Problem requirements —
Could you restate the whole listing below word for word, minus the pictures?

Data section —
::::

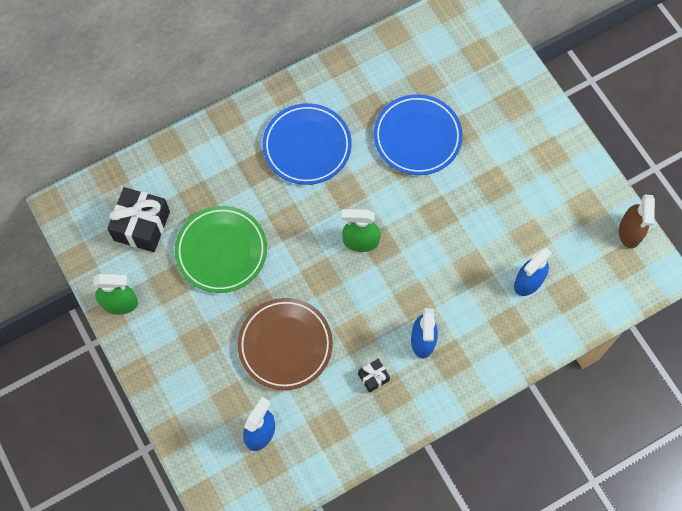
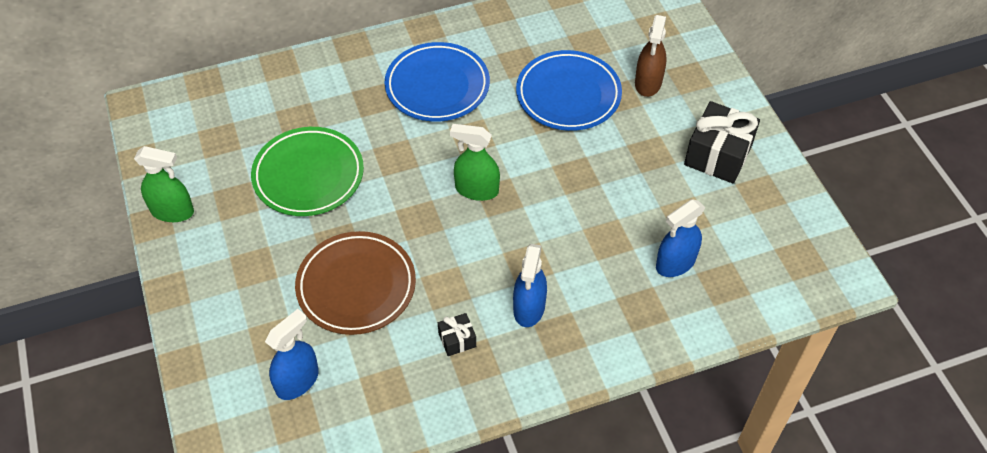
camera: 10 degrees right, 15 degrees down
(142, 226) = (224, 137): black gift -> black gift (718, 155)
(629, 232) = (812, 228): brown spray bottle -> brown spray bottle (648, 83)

::::

Written solution —
camera: 10 degrees right, 15 degrees down
(142, 226) = (224, 137): black gift -> black gift (718, 155)
(629, 232) = (812, 228): brown spray bottle -> brown spray bottle (648, 83)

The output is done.